_Records from a data source_.
***
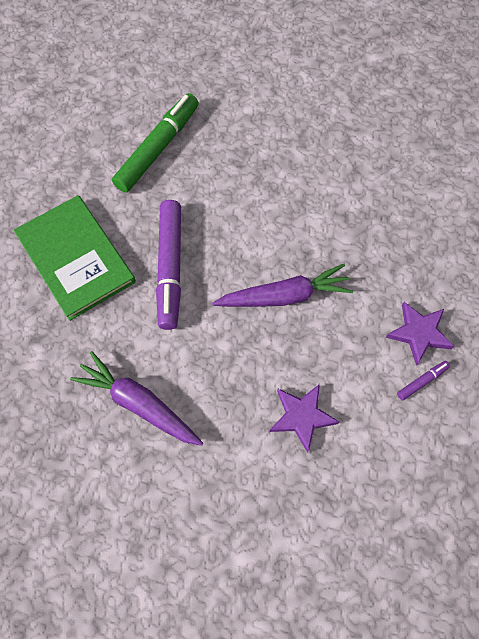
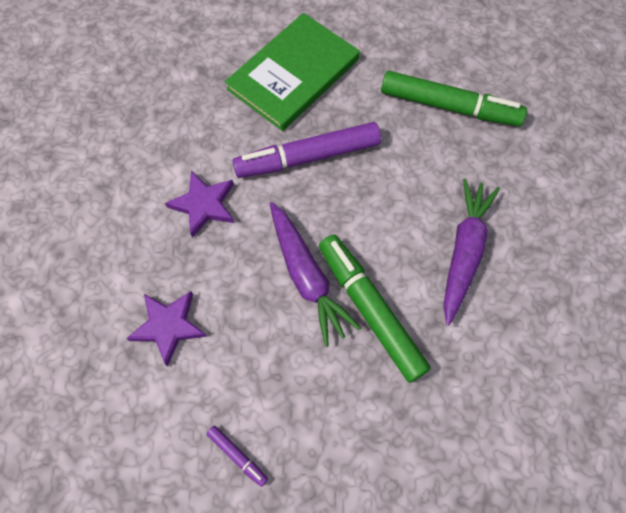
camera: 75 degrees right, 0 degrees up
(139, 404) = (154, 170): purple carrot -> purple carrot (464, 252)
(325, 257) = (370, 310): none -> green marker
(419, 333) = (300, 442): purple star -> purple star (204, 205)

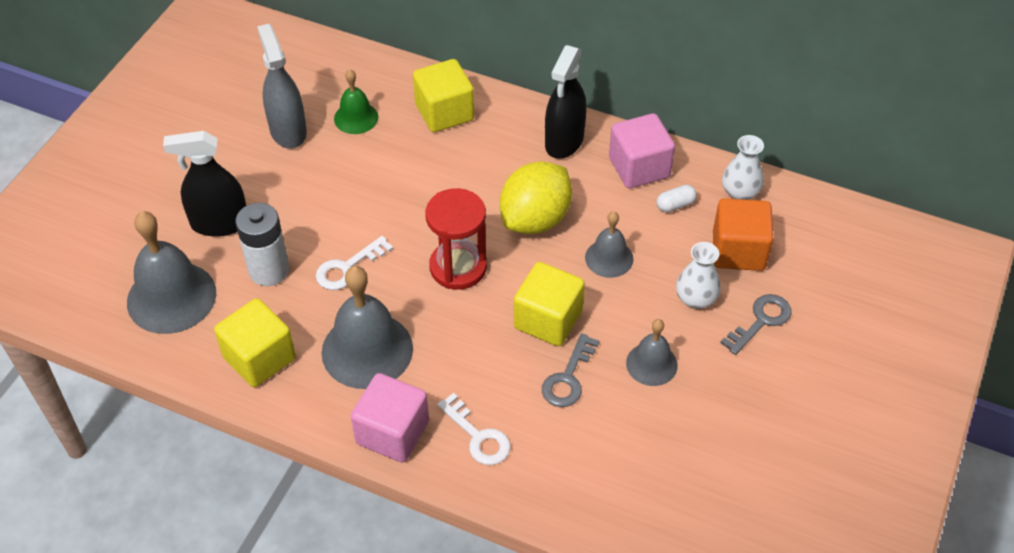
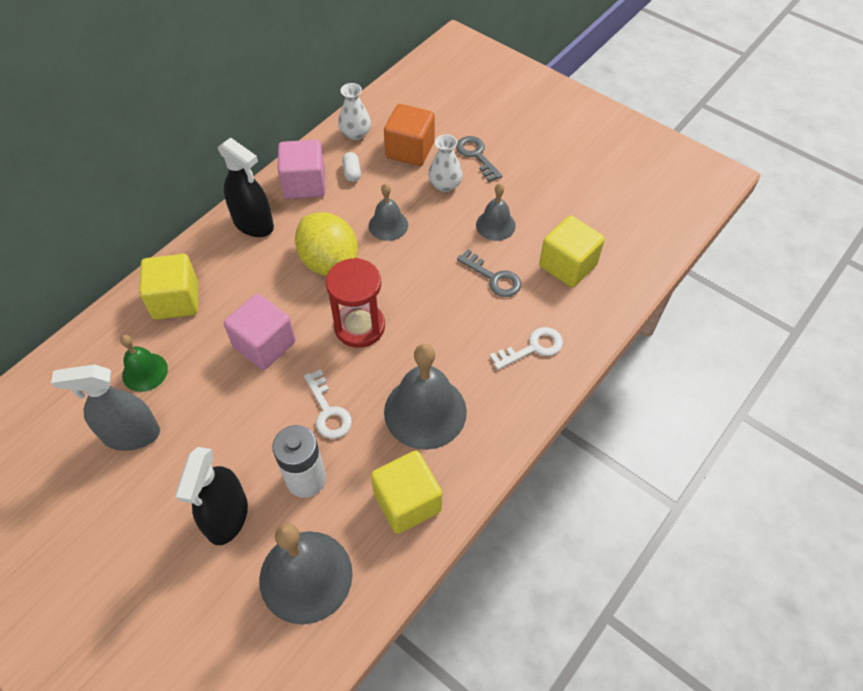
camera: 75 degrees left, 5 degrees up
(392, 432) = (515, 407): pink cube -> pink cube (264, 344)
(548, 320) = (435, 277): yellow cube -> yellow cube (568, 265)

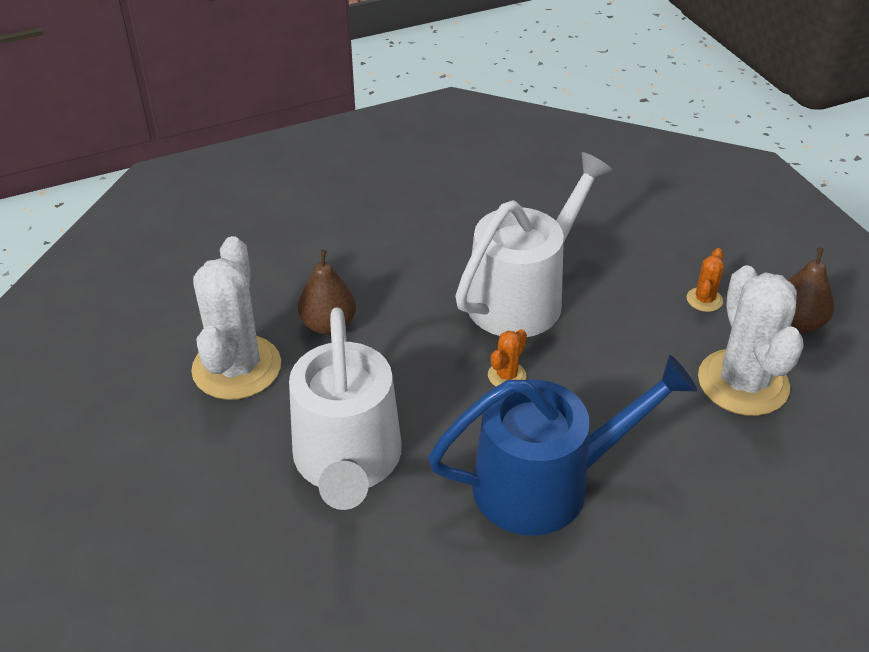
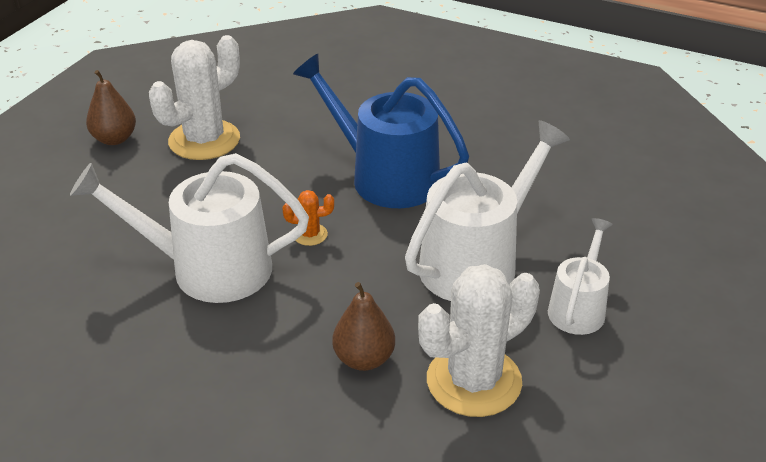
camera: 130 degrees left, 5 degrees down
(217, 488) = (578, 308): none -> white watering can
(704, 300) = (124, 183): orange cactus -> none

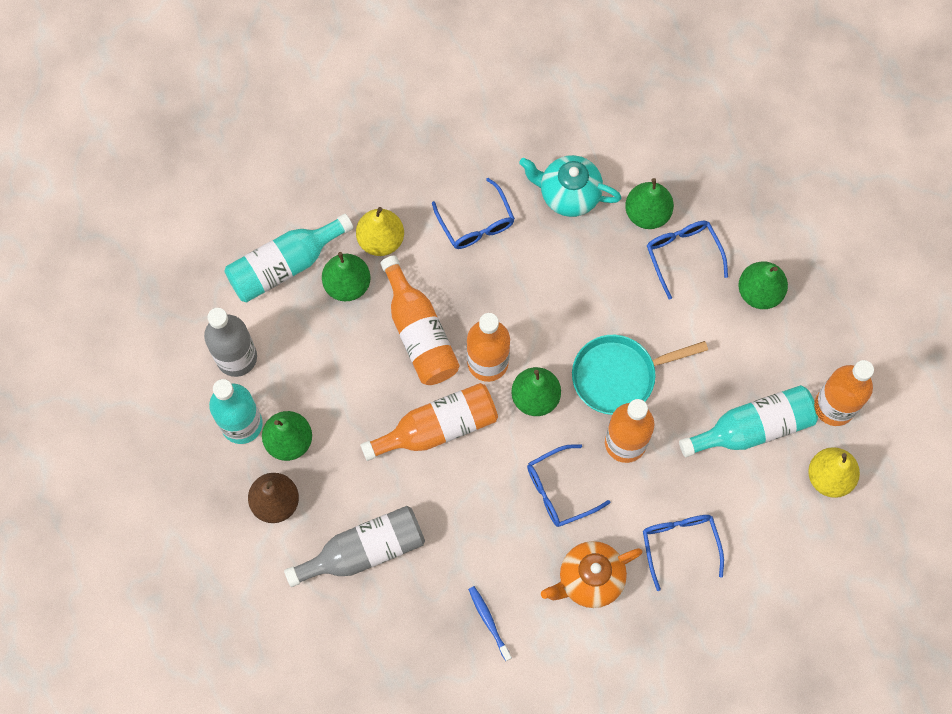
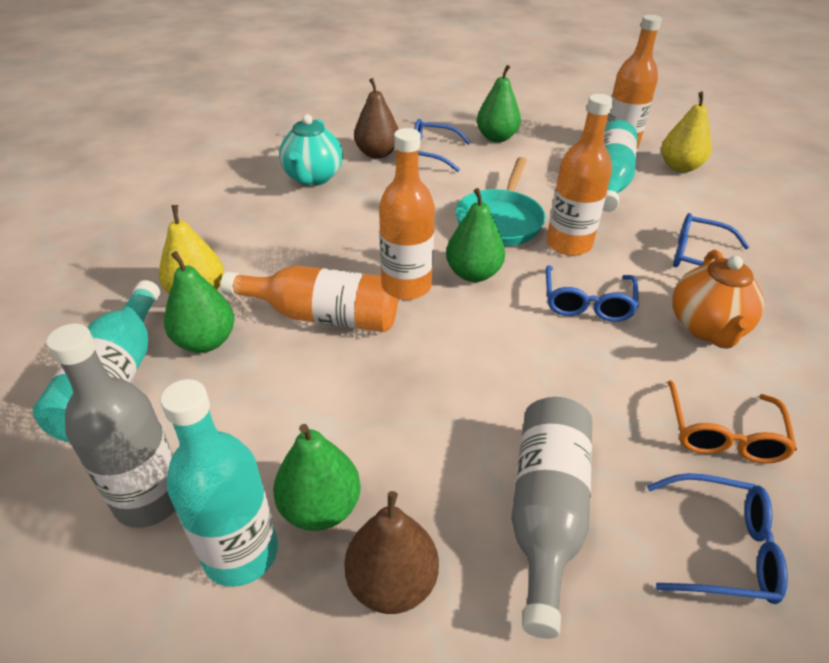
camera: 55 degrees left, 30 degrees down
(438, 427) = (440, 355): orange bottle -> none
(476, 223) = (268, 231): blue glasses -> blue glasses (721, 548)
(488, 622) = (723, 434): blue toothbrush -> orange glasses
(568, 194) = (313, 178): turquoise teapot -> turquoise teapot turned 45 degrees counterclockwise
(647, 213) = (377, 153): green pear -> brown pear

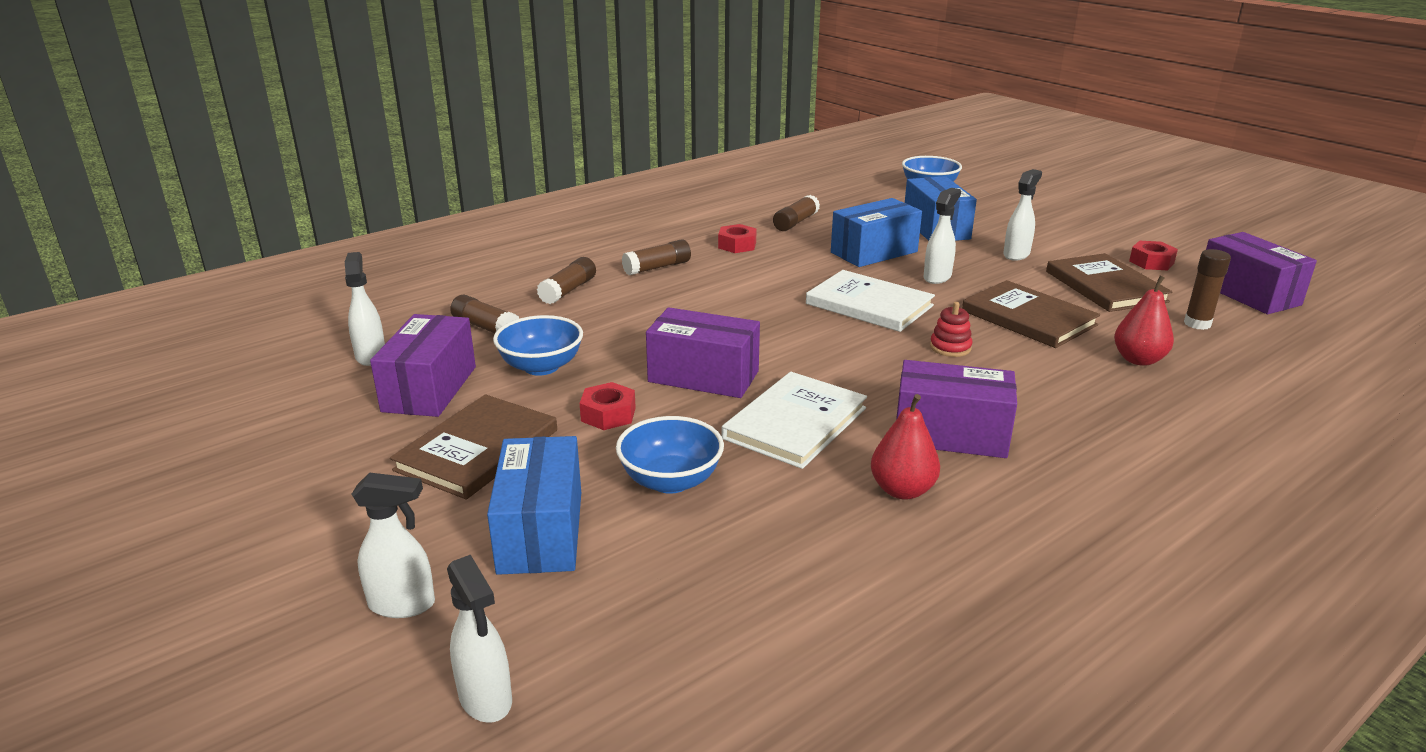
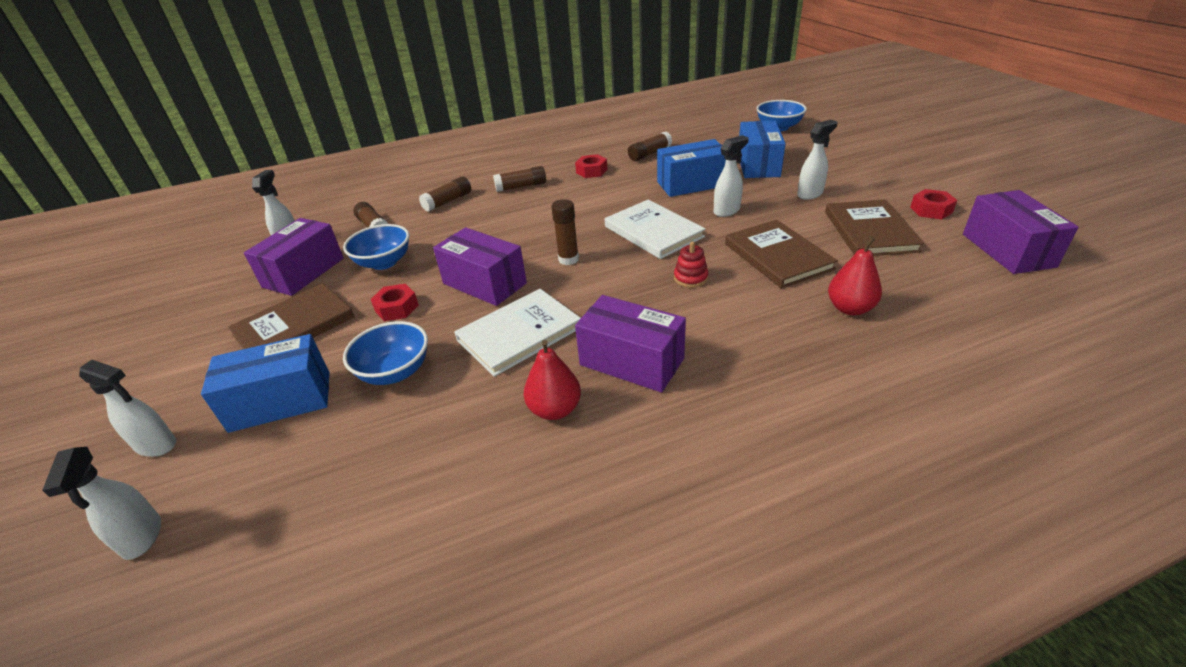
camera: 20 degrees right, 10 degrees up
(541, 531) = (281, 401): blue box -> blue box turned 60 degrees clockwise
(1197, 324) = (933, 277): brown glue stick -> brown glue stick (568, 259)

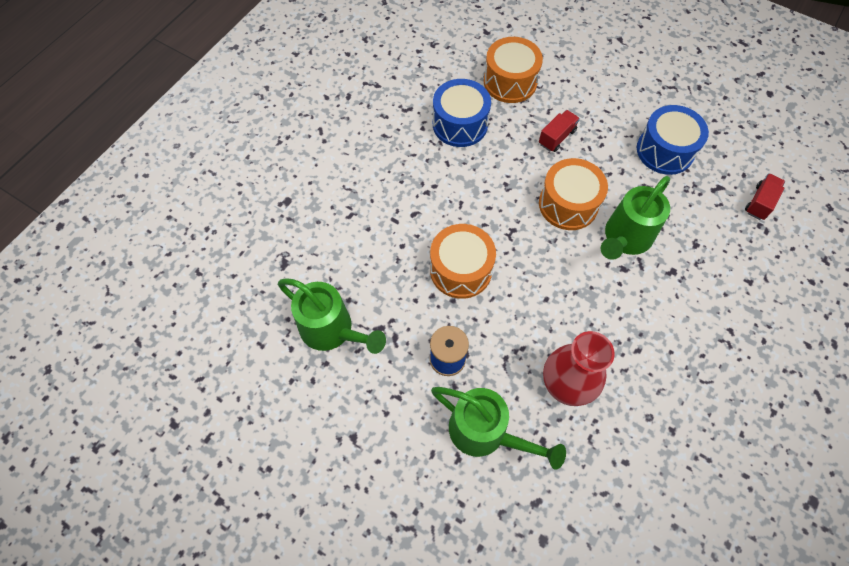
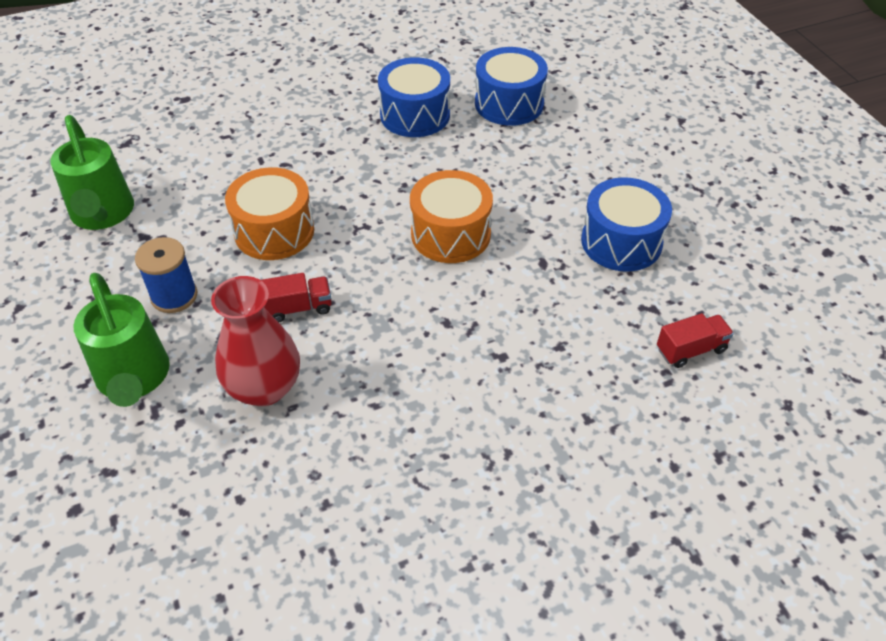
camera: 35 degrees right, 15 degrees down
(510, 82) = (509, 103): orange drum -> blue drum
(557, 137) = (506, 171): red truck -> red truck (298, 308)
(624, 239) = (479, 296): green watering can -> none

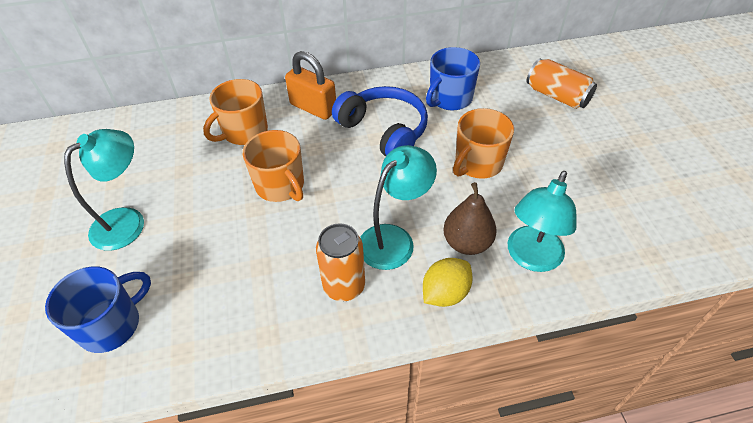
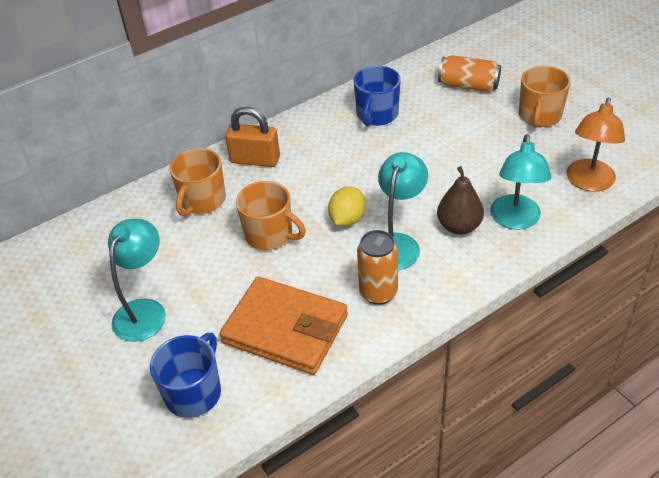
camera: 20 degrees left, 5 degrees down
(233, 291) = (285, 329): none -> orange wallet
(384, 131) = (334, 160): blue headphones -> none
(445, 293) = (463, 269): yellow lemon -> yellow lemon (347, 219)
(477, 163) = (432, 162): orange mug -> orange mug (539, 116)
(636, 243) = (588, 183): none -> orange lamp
***
_How to complete this task_. The required output is a copy of each line in the records where the string "degrees" occurs.

_Task solution_.
camera: 75 degrees right, 0 degrees up
camera: 75 degrees left, 5 degrees up
camera: 130 degrees left, 5 degrees down
camera: 55 degrees left, 30 degrees down
(568, 194) = (313, 178): turquoise teapot -> turquoise teapot turned 45 degrees counterclockwise
camera: 20 degrees right, 10 degrees up
(541, 531) = (281, 401): blue box -> blue box turned 60 degrees clockwise
camera: 35 degrees right, 15 degrees down
camera: 20 degrees left, 5 degrees down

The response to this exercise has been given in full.